# Your task
After locating the line that contains "black cone: 0 -> 3" in the records below, write out exactly that line and each line after it through the one that contains "red soap dispenser: 3 -> 0", and nothing else.

# Information supplied
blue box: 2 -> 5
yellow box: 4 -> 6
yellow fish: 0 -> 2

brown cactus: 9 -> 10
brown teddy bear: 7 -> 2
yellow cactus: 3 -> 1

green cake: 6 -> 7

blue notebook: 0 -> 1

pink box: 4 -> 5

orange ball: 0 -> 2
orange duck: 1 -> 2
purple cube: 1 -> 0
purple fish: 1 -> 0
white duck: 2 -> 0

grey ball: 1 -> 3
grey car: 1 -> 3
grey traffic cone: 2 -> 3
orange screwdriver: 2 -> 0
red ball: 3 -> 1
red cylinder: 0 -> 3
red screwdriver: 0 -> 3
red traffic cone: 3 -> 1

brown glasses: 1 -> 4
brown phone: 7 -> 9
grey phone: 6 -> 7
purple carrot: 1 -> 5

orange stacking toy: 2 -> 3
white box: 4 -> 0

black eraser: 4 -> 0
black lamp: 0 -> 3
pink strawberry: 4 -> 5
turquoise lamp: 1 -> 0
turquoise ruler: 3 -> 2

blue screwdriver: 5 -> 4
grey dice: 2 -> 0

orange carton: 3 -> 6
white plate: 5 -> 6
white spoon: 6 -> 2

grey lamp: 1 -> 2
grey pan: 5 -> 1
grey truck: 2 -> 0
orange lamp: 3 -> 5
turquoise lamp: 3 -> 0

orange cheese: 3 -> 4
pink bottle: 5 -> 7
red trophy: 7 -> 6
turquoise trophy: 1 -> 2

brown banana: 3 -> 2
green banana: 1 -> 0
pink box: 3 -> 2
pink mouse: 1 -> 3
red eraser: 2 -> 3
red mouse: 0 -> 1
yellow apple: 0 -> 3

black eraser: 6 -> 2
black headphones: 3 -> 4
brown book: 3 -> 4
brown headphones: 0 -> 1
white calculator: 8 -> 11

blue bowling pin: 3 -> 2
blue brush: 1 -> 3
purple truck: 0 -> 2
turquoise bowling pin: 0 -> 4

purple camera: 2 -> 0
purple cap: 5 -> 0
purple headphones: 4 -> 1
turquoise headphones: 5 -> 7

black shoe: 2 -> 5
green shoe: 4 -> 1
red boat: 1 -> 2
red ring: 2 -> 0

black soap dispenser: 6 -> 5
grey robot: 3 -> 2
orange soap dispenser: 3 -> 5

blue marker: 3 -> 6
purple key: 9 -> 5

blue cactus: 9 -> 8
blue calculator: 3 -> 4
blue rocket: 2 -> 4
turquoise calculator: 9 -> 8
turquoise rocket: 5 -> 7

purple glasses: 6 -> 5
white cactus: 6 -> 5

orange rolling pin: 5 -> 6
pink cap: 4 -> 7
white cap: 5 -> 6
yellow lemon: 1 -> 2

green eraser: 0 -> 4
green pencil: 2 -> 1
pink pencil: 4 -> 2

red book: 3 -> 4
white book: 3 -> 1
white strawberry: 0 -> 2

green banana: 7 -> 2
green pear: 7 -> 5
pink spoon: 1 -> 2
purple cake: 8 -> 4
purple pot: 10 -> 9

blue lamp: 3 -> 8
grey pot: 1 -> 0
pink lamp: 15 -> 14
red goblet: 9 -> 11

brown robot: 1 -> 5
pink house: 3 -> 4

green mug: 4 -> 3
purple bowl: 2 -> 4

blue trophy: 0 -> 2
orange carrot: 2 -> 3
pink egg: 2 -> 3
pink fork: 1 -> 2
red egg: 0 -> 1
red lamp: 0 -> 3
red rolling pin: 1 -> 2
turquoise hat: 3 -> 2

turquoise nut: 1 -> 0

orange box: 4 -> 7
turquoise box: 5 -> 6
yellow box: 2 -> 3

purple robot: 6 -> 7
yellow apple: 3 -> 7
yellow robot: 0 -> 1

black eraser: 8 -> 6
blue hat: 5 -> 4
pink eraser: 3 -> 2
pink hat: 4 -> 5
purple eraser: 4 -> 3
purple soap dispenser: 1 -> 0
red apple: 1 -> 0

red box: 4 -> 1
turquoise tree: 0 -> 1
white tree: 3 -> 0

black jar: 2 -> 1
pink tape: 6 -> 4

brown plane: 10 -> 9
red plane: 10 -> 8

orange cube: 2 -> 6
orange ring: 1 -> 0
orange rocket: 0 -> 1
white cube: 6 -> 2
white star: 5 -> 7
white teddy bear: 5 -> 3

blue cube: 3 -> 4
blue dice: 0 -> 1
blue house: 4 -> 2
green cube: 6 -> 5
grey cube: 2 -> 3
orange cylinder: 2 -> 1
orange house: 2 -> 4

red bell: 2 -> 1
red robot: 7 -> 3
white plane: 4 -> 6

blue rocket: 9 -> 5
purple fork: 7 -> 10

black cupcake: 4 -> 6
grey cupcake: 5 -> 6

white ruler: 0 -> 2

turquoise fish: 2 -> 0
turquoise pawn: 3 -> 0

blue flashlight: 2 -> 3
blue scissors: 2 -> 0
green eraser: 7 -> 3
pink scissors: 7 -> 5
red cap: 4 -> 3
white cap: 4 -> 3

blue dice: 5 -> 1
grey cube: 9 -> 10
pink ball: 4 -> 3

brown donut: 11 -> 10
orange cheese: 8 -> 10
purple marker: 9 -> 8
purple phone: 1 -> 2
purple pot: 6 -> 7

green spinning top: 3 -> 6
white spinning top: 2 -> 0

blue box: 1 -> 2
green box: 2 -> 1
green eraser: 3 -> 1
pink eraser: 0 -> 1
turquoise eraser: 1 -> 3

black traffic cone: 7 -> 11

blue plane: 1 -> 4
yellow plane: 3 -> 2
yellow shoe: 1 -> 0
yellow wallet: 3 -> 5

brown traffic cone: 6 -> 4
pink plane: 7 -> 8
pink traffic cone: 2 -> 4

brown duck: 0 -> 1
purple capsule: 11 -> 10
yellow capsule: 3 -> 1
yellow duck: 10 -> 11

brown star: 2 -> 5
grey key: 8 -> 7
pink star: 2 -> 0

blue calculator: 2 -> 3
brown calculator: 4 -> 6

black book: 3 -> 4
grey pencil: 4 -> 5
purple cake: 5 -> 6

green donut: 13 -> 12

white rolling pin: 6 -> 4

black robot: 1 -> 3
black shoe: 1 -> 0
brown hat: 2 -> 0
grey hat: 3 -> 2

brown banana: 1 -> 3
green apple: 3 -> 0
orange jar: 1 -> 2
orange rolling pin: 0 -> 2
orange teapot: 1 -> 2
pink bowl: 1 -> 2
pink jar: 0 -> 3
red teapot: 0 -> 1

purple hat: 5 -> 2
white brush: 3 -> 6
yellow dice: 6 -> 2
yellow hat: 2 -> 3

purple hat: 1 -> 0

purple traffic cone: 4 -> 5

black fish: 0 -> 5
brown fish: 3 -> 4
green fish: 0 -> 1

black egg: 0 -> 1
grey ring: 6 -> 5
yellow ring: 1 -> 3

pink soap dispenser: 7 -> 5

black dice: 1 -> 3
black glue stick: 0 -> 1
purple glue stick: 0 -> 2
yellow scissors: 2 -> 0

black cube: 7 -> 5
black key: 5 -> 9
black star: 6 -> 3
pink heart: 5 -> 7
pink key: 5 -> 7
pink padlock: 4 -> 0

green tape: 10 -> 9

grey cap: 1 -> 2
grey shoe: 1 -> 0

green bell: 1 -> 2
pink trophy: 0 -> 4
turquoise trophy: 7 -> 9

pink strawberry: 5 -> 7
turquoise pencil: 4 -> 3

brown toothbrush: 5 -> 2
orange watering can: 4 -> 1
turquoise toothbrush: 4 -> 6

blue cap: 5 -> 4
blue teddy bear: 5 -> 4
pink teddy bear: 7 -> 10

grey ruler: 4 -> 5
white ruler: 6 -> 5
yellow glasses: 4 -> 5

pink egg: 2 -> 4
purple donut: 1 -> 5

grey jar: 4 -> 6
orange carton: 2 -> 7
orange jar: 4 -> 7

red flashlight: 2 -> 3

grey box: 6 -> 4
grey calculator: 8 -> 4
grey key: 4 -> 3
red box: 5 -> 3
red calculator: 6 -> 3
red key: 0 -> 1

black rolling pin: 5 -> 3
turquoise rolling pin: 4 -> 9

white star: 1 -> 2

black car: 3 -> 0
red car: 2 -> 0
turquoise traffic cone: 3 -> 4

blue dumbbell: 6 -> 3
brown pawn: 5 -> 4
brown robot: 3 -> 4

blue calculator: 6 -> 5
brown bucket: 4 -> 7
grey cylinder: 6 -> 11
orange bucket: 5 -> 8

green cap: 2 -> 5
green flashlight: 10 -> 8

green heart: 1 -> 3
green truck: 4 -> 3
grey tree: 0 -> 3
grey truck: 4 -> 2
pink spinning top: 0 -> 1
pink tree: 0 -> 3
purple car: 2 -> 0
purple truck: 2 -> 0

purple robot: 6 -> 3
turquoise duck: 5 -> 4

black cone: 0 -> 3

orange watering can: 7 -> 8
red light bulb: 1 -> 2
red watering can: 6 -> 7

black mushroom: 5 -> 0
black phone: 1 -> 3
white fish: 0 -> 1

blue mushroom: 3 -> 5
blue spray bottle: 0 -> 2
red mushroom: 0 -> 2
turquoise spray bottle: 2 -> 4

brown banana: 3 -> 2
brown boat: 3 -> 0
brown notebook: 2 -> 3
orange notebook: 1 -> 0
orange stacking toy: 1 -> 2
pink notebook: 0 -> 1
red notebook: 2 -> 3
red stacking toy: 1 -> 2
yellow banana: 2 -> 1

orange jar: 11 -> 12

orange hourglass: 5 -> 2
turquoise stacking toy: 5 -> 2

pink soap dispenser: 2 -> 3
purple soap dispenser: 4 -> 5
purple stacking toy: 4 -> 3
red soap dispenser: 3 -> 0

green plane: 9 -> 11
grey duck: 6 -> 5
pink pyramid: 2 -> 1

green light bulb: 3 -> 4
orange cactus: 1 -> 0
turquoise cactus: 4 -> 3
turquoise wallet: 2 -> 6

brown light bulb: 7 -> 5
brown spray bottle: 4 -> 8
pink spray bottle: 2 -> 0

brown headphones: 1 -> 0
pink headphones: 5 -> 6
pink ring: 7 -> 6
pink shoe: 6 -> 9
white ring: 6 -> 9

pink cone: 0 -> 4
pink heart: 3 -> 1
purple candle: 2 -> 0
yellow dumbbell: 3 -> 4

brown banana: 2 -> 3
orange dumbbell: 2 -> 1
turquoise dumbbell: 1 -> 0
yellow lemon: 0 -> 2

# Reply to the task
black cone: 0 -> 3

orange watering can: 7 -> 8
red light bulb: 1 -> 2
red watering can: 6 -> 7

black mushroom: 5 -> 0
black phone: 1 -> 3
white fish: 0 -> 1

blue mushroom: 3 -> 5
blue spray bottle: 0 -> 2
red mushroom: 0 -> 2
turquoise spray bottle: 2 -> 4

brown banana: 3 -> 2
brown boat: 3 -> 0
brown notebook: 2 -> 3
orange notebook: 1 -> 0
orange stacking toy: 1 -> 2
pink notebook: 0 -> 1
red notebook: 2 -> 3
red stacking toy: 1 -> 2
yellow banana: 2 -> 1

orange jar: 11 -> 12

orange hourglass: 5 -> 2
turquoise stacking toy: 5 -> 2

pink soap dispenser: 2 -> 3
purple soap dispenser: 4 -> 5
purple stacking toy: 4 -> 3
red soap dispenser: 3 -> 0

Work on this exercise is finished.